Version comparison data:

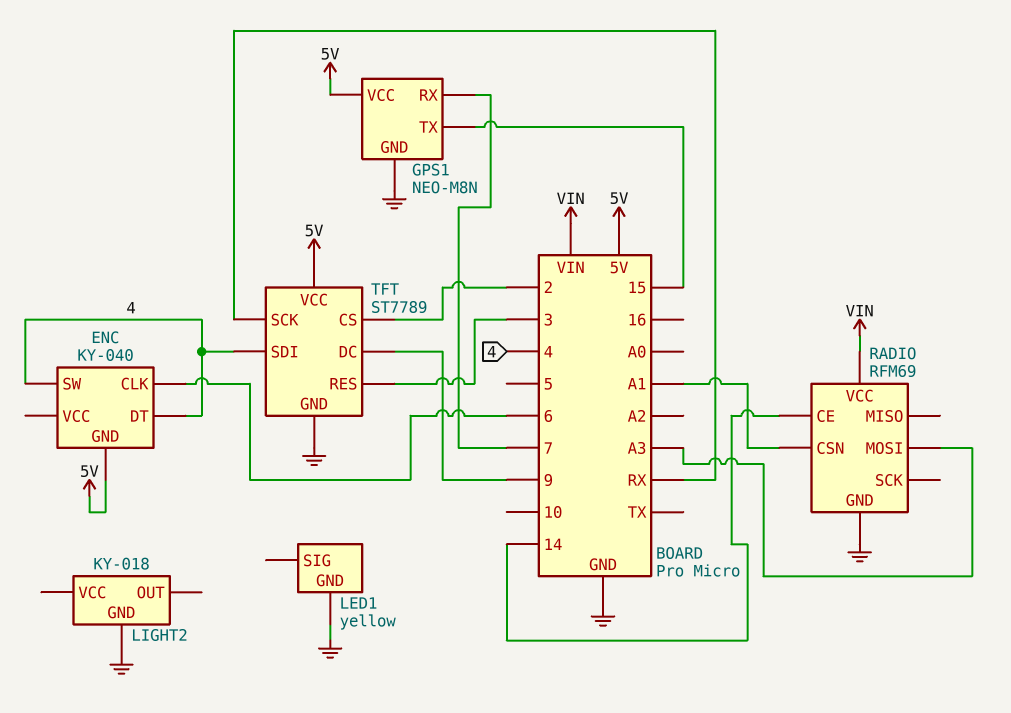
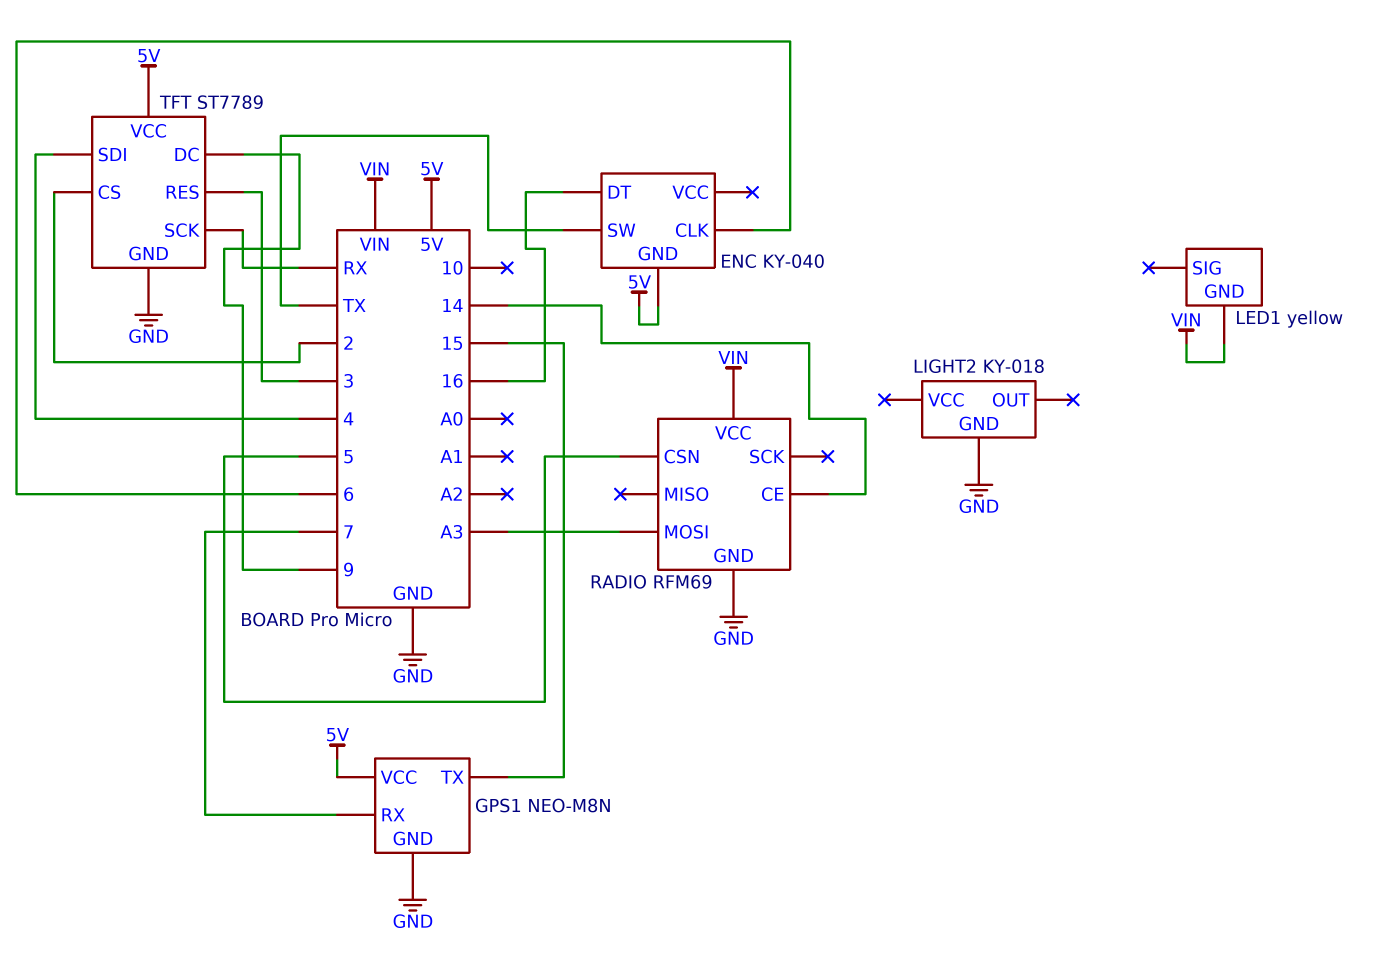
ENC pin DT: 4 -> 16
ENC pin SW: 4 -> TX
LED1 pin GND: GND -> VIN
RADIO pin CSN: A1 -> 5

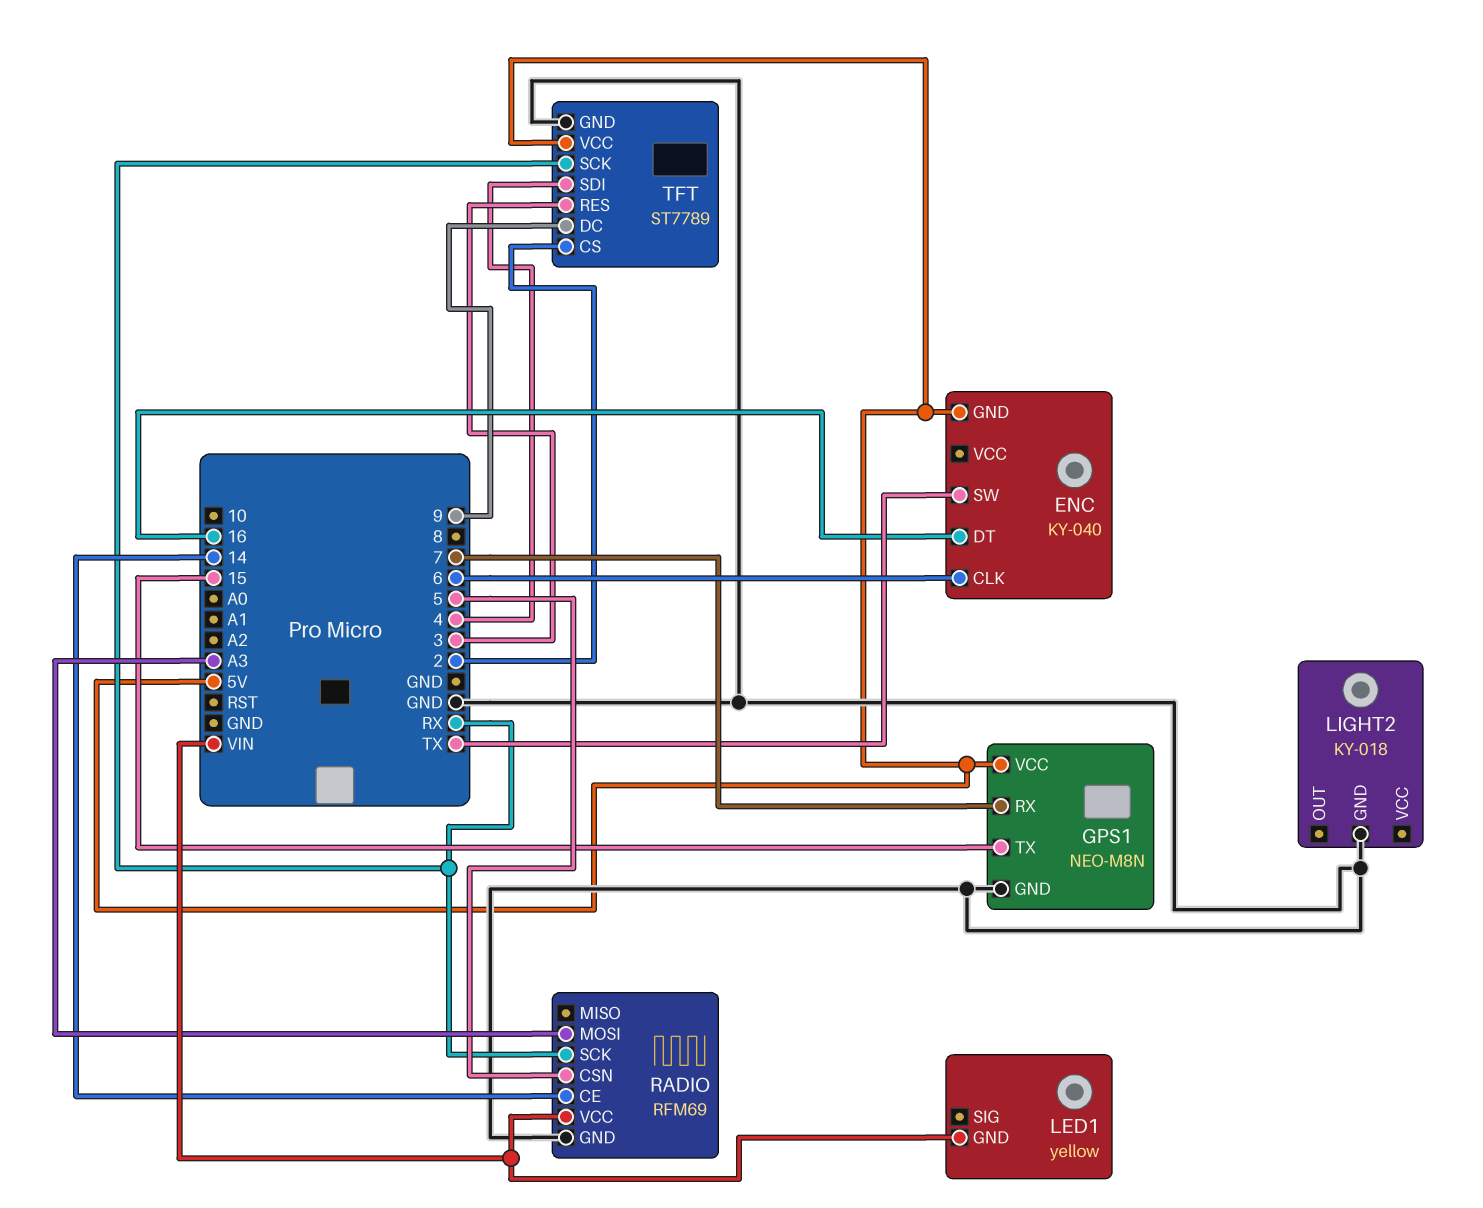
RADIO pin SCK: none -> RX

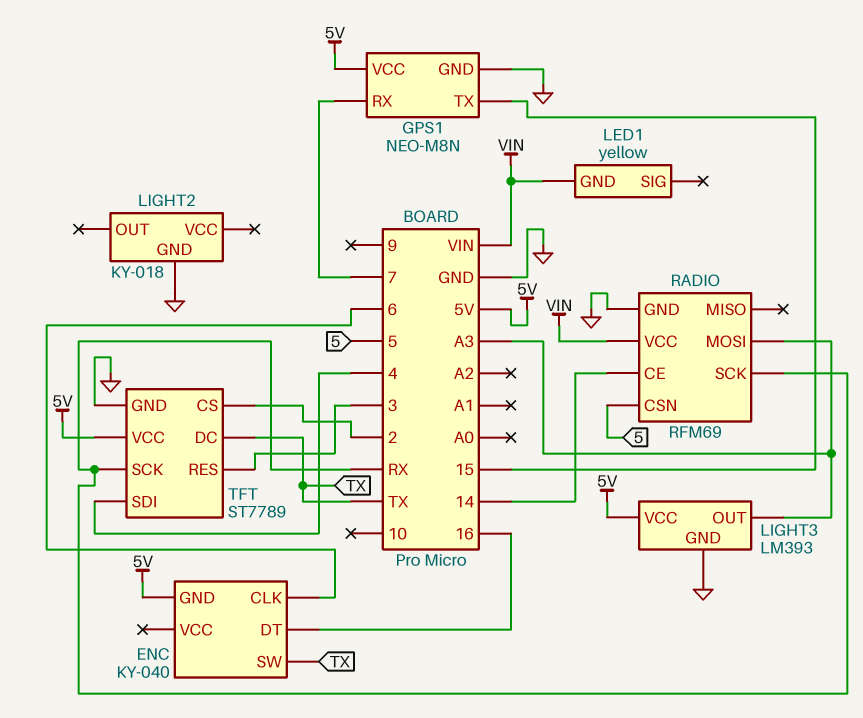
LIGHT3: none -> LM393
LIGHT3 pin GND: none -> GND
LIGHT3 pin OUT: none -> A3
LIGHT3 pin VCC: none -> 5V
TFT pin DC: 9 -> TX

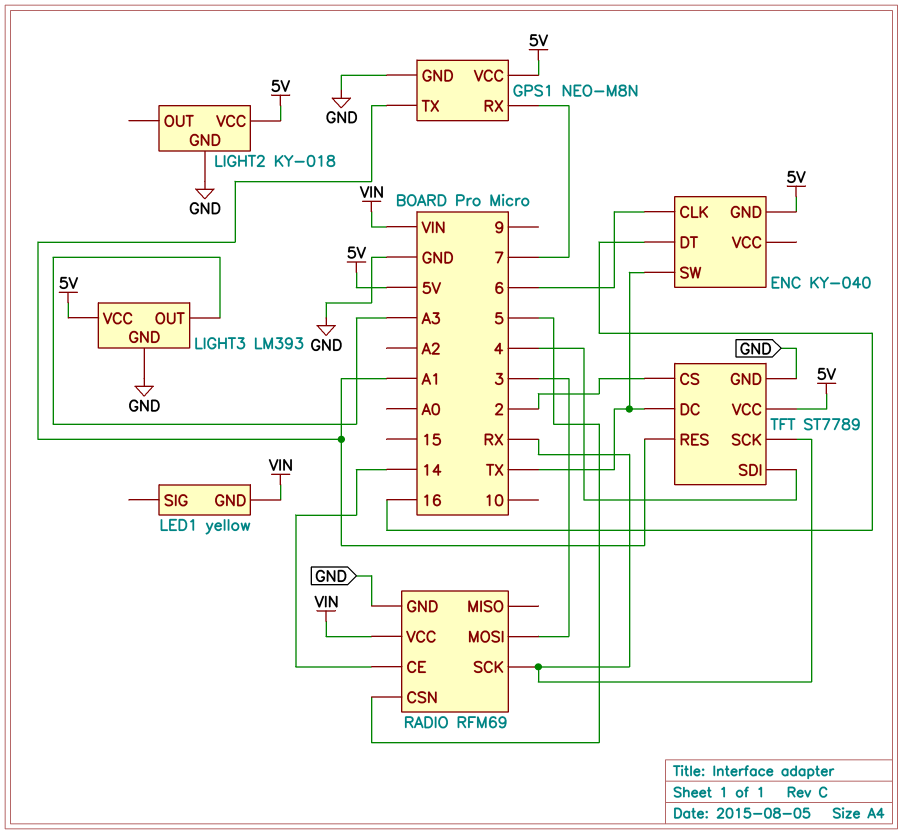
GPS1 pin TX: 15 -> A1
LIGHT2 pin VCC: none -> 5V
RADIO pin MOSI: A3 -> 3
TFT pin RES: 3 -> A1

_What is required_
Scan the lines above for the word "RADIO", then copy each line that has it.

_Result for this task_
RADIO pin CSN: A1 -> 5
RADIO pin SCK: none -> RX
RADIO pin MOSI: A3 -> 3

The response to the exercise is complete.